__EXERCISE DESCRIPTION__
Pictures excluded, copy all of the data below exactly.

--

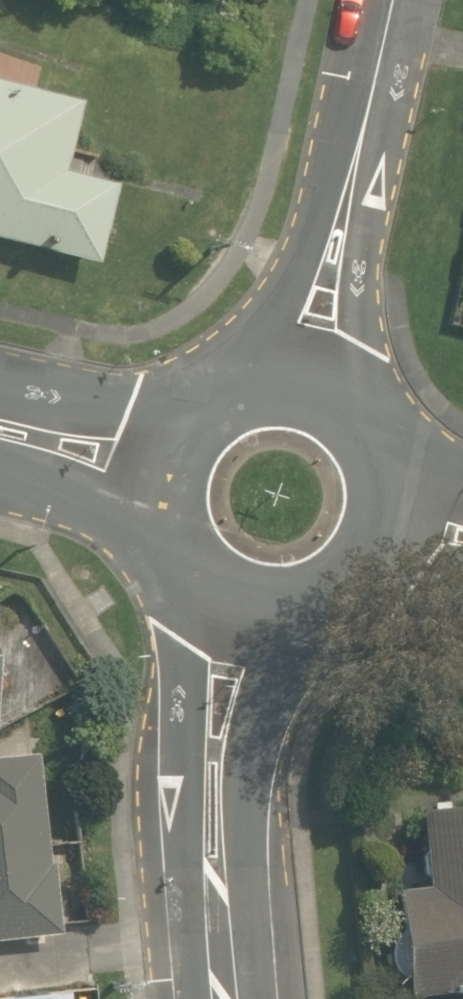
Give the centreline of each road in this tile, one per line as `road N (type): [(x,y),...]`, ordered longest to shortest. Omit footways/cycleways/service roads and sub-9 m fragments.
road 1 (unclassified): [(218,998),(211,779),(234,605)]
road 2 (unclassified): [(302,379),(393,0)]
road 3 (unclassified): [(387,518),(372,555),(346,584),(312,604),(273,611),(234,605)]
road 4 (unclassified): [(156,467),(167,437),(210,392),(270,375),(302,379)]
road 5 (unclassified): [(302,379),(330,390),(373,431),(385,459),(387,518)]
road 6 (unclassified): [(234,605),(178,565),(161,535),(156,467)]
road 7 (unclassified): [(0,431),(156,467)]

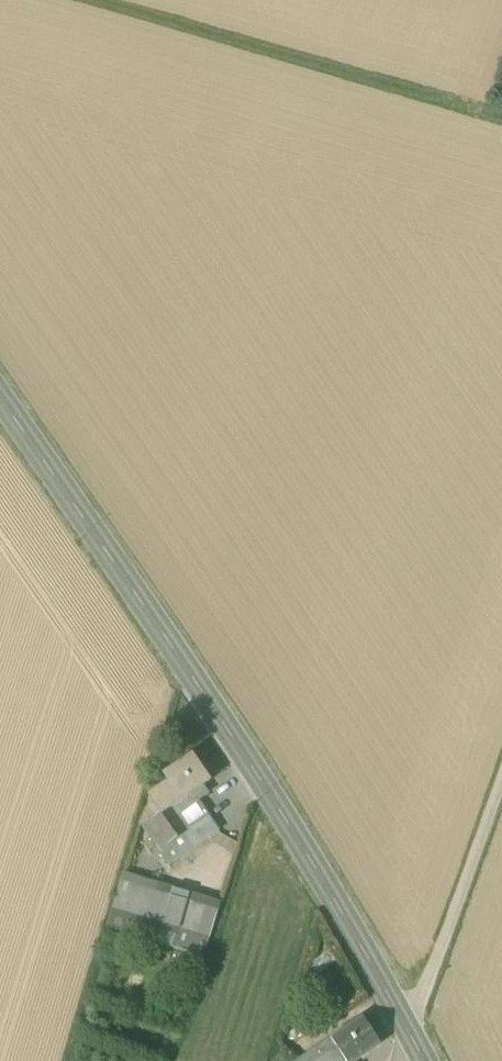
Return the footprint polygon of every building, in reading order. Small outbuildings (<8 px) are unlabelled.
[(193,754),(165,774),(170,781),(150,795),(161,812),(162,813),(193,792),(210,780),(193,754)] [(219,830),(193,792),(162,813),(161,812),(143,825),(170,864),(219,830)] [(219,909),(121,880),(106,927),(204,956),(219,909)] [(379,1044),(362,1017),(331,1037),(347,1060),(353,1060),(379,1044)] [(331,1037),(297,1060),(347,1060),(331,1037)]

--

__REPLY__
Give the centreline of each road in this tile, one per line as `road N (type): [(x,y),...]`, ordered longest to shortest. Omit footways/cycleways/service roads and sub-9 m fragments.
road 1 (unclassified): [(218,998),(211,779),(234,605)]
road 2 (unclassified): [(302,379),(393,0)]
road 3 (unclassified): [(387,518),(372,555),(346,584),(312,604),(273,611),(234,605)]
road 4 (unclassified): [(156,467),(167,437),(210,392),(270,375),(302,379)]
road 5 (unclassified): [(302,379),(330,390),(373,431),(385,459),(387,518)]
road 6 (unclassified): [(234,605),(178,565),(161,535),(156,467)]
road 7 (unclassified): [(0,431),(156,467)]

Return the footprint polygon of every building, in reading order. Small outbuildings (<8 px) are unlabelled.
[(193,754),(165,774),(170,781),(150,795),(161,812),(162,813),(193,792),(210,780),(193,754)] [(219,830),(193,792),(162,813),(161,812),(143,825),(170,864),(219,830)] [(219,909),(121,880),(106,927),(204,956),(219,909)] [(379,1044),(362,1017),(331,1037),(347,1060),(353,1060),(379,1044)] [(331,1037),(297,1060),(347,1060),(331,1037)]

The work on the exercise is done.